*AIM OF THE EXERCISE*
Look through the records below for the line with "grey bell [180,210,257,314]". Return that line and each one after it up to and including the line with "none -> purple bowling pin [615,230,692,352]", exactly.

*DATASET ENTRIES*
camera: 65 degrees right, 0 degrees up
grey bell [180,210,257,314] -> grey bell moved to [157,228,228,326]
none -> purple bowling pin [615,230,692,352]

* * *

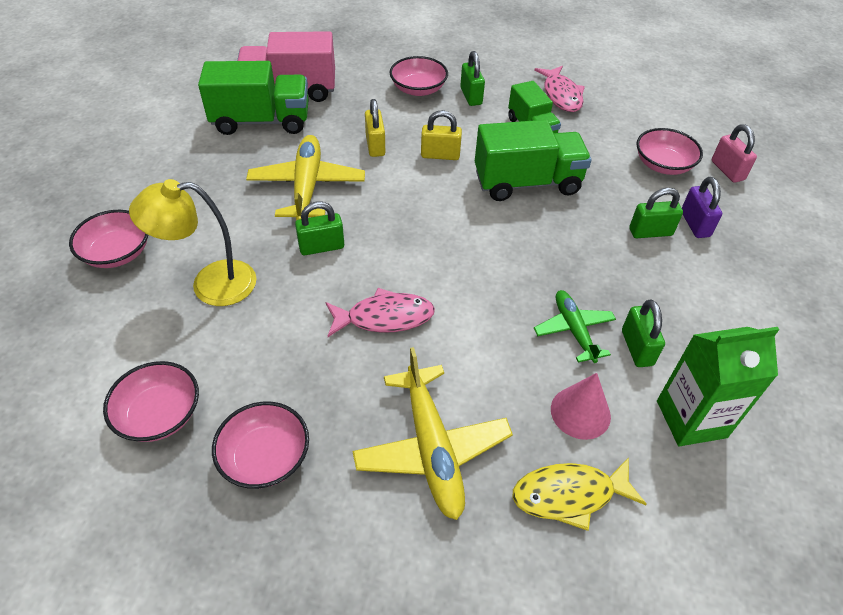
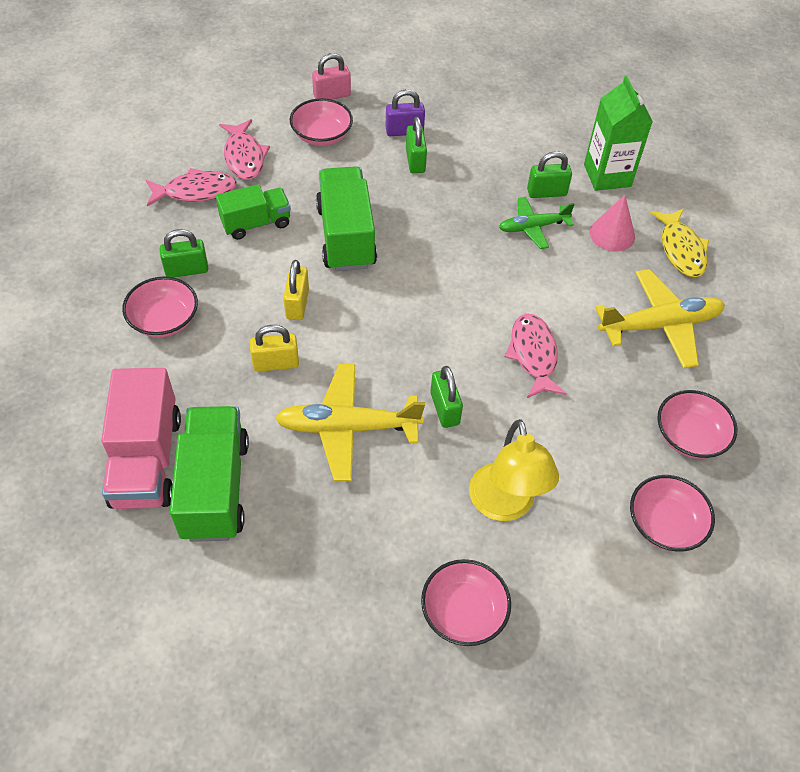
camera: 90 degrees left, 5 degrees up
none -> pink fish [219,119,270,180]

*OUTPUT*
grey bell [180,210,257,314] -> grey bell moved to [157,228,228,326]
none -> purple bowling pin [615,230,692,352]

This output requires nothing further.